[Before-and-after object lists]
-=-=-=-=-

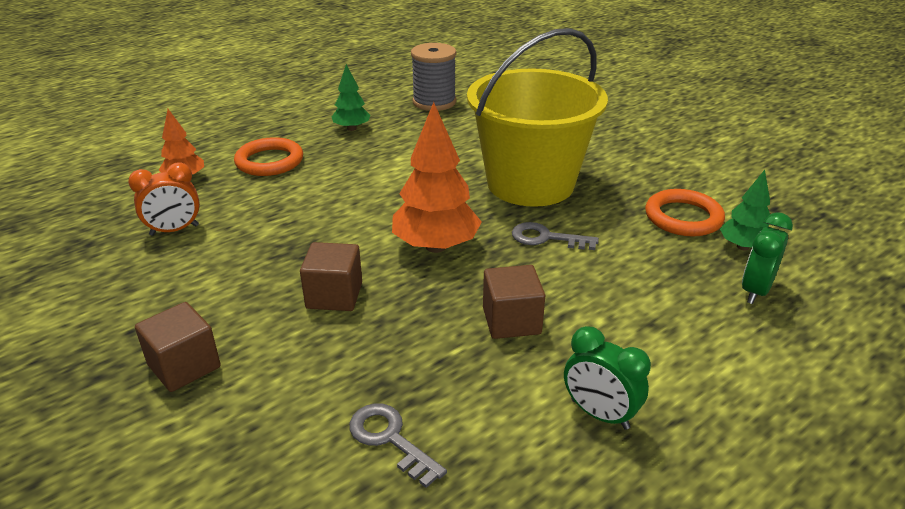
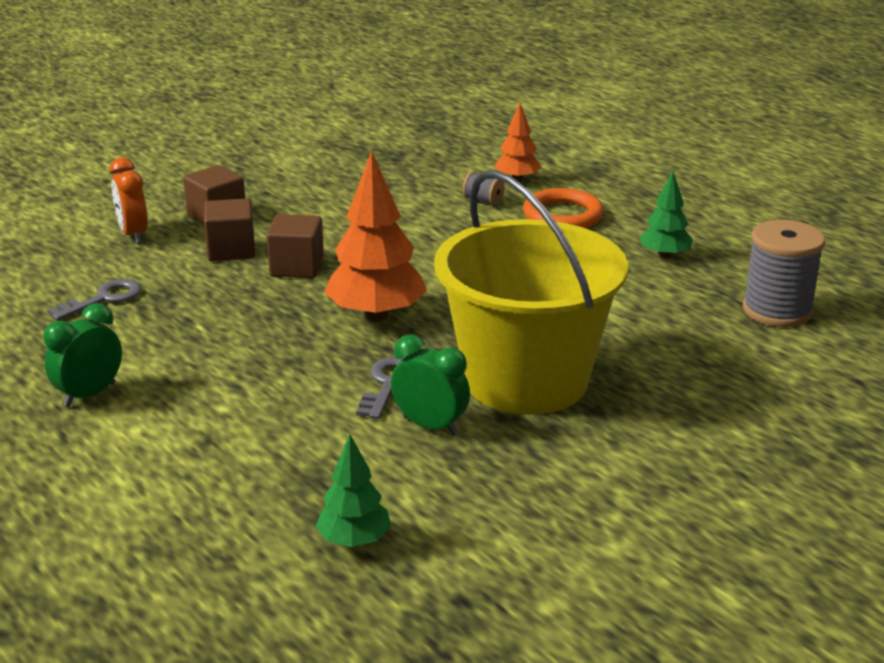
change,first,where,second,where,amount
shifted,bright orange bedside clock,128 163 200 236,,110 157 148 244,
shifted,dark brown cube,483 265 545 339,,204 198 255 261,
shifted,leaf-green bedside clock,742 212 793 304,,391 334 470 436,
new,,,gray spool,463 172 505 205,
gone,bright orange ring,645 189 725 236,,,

-=-=-=-=-

- Problem to solve
Extract every line containing the string "orange" from the data above.

- Response for this exercise
shifted,bright orange bedside clock,128 163 200 236,,110 157 148 244,
gone,bright orange ring,645 189 725 236,,,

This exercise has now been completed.